[Activity]
Only the lines with "railway" in the entries below belong in the answer; please copy them.

[Data listing]
------------------------------------------------------------

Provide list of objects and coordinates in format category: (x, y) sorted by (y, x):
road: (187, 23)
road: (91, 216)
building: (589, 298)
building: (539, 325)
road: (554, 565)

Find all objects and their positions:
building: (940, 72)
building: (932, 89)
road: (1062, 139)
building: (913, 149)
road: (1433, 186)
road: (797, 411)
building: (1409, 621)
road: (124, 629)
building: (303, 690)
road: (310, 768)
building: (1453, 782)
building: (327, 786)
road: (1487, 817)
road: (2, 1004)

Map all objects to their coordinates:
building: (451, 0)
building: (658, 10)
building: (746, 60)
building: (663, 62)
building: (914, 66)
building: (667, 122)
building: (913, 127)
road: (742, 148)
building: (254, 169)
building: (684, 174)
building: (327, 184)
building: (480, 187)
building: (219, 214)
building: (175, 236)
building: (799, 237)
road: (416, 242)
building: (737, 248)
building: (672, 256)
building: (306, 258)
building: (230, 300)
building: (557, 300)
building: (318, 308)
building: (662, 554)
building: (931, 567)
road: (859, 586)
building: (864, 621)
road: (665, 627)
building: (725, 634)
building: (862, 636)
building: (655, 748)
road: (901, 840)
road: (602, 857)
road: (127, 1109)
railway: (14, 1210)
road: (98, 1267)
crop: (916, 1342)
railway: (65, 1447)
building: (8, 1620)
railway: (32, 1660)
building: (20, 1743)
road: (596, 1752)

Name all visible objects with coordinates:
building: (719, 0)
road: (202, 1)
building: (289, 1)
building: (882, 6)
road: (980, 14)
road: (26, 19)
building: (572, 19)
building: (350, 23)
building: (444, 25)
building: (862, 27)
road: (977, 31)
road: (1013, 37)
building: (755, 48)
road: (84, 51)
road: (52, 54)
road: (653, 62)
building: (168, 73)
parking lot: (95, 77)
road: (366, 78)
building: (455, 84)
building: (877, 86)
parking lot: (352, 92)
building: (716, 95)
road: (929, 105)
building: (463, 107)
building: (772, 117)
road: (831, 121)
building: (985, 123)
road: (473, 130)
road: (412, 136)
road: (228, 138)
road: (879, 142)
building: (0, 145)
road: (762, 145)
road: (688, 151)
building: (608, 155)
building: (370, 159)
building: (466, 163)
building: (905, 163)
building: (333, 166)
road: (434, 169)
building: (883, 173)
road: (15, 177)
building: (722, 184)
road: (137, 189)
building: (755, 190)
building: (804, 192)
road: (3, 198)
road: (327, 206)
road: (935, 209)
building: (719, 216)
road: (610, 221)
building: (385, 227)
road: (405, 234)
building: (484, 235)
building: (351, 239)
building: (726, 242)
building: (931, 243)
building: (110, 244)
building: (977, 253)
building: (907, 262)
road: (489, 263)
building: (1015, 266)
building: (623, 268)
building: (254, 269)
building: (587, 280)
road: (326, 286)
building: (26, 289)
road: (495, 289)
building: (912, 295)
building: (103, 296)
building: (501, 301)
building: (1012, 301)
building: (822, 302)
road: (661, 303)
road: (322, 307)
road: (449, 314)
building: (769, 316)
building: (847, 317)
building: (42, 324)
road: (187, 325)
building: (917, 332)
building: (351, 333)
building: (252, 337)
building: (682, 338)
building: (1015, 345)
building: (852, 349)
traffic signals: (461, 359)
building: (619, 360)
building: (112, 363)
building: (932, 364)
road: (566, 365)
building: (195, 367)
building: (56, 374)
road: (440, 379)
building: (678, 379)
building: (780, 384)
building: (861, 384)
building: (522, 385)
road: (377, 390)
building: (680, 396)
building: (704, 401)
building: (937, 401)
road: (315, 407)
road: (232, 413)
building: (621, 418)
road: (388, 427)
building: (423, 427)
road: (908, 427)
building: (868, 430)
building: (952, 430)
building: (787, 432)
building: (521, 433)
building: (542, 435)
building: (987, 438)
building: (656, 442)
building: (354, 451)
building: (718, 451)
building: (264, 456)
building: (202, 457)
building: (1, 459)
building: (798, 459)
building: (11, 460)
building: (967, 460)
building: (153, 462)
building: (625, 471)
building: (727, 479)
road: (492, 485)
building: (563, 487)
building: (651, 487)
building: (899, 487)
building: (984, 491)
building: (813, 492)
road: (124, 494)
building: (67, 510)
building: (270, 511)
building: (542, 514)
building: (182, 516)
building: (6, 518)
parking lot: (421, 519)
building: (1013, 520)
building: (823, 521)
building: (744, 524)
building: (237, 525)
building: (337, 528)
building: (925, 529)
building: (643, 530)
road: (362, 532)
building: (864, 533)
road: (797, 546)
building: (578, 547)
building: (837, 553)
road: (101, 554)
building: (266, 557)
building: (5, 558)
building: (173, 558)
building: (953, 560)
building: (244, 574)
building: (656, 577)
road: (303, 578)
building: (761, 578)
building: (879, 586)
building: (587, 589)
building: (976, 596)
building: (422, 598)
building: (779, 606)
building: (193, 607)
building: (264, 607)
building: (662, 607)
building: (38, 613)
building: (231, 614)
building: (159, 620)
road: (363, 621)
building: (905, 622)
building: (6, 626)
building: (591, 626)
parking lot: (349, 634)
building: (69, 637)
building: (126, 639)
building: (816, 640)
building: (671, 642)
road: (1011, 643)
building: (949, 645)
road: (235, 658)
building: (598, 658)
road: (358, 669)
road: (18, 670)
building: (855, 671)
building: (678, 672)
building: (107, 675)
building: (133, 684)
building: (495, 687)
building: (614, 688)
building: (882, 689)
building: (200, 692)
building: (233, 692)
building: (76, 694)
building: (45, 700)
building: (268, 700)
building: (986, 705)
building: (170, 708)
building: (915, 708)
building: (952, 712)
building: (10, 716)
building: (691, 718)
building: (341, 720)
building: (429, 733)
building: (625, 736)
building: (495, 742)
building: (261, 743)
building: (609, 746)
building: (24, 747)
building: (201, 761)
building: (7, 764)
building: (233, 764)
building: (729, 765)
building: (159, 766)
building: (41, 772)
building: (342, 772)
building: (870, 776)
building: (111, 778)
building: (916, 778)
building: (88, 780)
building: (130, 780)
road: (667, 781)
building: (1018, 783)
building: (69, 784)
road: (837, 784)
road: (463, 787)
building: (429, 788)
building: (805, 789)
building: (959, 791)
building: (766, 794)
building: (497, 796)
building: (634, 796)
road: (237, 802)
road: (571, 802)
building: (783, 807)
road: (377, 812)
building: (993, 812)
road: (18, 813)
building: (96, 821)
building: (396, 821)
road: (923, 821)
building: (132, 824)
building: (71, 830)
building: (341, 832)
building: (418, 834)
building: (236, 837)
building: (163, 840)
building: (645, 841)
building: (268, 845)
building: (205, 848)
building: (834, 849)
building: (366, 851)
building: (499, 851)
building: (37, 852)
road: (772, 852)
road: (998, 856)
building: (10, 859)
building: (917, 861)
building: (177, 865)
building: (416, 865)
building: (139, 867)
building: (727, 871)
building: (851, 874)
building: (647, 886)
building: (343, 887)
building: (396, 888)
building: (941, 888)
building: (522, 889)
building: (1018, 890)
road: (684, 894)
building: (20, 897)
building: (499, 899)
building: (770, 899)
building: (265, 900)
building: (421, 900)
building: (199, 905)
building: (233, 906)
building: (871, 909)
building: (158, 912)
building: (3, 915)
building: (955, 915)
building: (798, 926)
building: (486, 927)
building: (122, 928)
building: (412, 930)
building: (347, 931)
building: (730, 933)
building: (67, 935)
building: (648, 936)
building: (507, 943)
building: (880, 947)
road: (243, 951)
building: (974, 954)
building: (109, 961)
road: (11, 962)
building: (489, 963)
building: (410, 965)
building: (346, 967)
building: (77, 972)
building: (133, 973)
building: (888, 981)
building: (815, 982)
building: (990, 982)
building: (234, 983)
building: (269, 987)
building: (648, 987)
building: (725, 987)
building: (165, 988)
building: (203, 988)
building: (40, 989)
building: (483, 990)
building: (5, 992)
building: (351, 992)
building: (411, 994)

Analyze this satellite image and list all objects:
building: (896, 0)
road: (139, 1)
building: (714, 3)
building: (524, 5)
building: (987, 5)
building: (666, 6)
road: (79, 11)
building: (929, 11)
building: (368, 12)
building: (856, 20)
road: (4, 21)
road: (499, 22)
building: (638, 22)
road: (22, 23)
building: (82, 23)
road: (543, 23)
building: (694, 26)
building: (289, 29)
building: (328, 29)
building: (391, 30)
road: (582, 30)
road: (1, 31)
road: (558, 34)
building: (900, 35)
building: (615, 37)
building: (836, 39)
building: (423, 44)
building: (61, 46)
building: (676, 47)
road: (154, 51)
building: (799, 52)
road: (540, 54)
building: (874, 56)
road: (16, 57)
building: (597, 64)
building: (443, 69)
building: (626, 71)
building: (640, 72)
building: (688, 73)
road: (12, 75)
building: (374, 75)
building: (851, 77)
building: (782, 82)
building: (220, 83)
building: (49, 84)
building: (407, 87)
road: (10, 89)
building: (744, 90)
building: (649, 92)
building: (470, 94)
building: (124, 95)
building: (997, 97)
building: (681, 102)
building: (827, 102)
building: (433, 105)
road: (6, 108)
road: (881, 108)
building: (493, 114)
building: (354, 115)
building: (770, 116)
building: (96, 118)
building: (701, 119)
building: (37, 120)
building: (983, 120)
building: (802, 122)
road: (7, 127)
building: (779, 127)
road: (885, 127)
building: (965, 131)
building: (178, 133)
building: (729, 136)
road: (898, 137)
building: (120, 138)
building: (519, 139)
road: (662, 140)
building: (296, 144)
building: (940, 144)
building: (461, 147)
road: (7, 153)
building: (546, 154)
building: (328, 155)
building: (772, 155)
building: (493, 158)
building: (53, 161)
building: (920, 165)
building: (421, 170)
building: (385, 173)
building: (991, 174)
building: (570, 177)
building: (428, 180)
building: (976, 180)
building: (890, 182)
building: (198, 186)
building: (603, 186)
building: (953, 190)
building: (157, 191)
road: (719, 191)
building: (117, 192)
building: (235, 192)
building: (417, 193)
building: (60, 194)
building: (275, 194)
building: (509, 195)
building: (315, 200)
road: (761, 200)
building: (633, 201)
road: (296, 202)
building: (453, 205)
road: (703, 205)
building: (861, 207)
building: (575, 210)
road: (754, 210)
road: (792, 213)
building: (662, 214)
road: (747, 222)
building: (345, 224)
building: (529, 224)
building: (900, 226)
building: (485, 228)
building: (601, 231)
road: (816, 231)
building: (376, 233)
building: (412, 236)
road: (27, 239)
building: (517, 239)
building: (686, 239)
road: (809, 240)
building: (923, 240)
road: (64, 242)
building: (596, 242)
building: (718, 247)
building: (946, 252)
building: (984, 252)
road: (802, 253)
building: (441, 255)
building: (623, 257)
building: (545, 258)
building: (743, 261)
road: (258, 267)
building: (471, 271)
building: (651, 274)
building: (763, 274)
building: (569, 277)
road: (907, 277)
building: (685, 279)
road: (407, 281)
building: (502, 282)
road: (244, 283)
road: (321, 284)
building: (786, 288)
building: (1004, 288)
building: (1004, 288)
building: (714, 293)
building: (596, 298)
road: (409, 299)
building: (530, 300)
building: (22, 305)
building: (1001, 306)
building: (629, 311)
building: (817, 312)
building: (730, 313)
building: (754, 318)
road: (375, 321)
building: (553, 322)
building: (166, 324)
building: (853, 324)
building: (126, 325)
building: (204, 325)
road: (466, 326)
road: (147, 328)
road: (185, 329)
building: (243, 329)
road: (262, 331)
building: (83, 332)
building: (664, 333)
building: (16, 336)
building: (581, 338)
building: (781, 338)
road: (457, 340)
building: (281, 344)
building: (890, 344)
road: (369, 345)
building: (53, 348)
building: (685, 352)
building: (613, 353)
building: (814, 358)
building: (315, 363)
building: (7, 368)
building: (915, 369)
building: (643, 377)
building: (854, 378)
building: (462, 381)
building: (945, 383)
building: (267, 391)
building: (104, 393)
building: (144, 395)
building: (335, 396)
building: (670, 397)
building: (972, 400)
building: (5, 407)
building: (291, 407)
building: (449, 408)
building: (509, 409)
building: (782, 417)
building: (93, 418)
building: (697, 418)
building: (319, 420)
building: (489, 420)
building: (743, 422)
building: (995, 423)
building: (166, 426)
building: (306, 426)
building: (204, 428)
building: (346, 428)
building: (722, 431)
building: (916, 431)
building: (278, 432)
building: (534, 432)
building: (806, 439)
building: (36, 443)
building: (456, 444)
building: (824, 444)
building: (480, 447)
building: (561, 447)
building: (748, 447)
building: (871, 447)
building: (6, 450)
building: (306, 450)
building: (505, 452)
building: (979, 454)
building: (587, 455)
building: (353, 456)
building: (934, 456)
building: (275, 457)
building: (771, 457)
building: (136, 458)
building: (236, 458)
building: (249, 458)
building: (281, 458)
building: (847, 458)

------------------------------------------------------------

[Written answer]
railway: (14, 1210)
railway: (65, 1447)
railway: (32, 1660)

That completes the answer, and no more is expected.